(Saved entries)
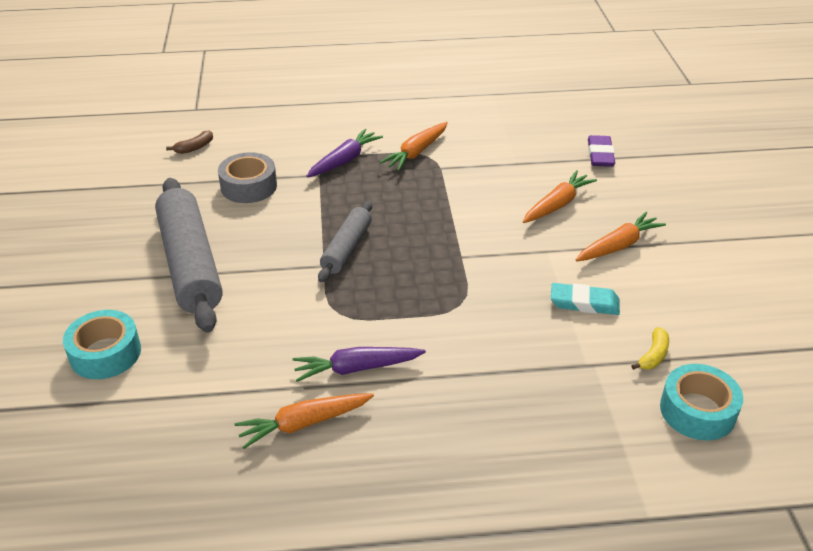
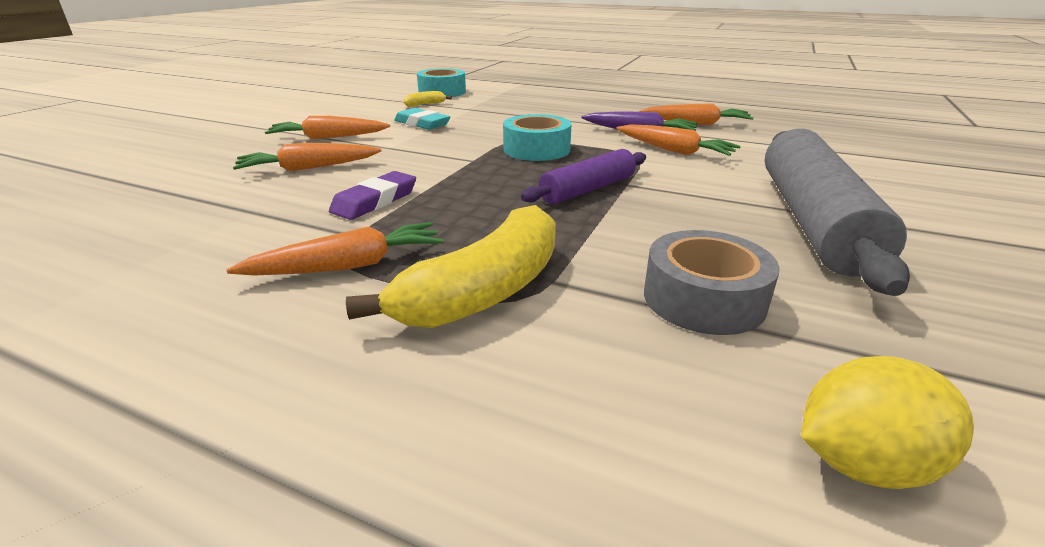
camera: 150 degrees left, 10 degrees down
(105, 353) = (899, 178): turquoise tape -> turquoise tape (536, 149)
(194, 148) = (862, 463): brown banana -> yellow lemon
(307, 336) = (673, 150): none -> orange carrot
(344, 160) = (485, 291): purple carrot -> yellow banana
(346, 248) = (588, 189): grey rolling pin -> purple rolling pin
(600, 155) = (149, 192): purple eraser -> purple eraser (375, 201)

→ WHAT THIS TASK INVOLVES
Could the data be reproduced exactly, with the pictures omitted?

→ FINISHED TASK
camera: 150 degrees left, 10 degrees down
(105, 353) = (899, 178): turquoise tape -> turquoise tape (536, 149)
(194, 148) = (862, 463): brown banana -> yellow lemon
(307, 336) = (673, 150): none -> orange carrot
(344, 160) = (485, 291): purple carrot -> yellow banana
(346, 248) = (588, 189): grey rolling pin -> purple rolling pin
(600, 155) = (149, 192): purple eraser -> purple eraser (375, 201)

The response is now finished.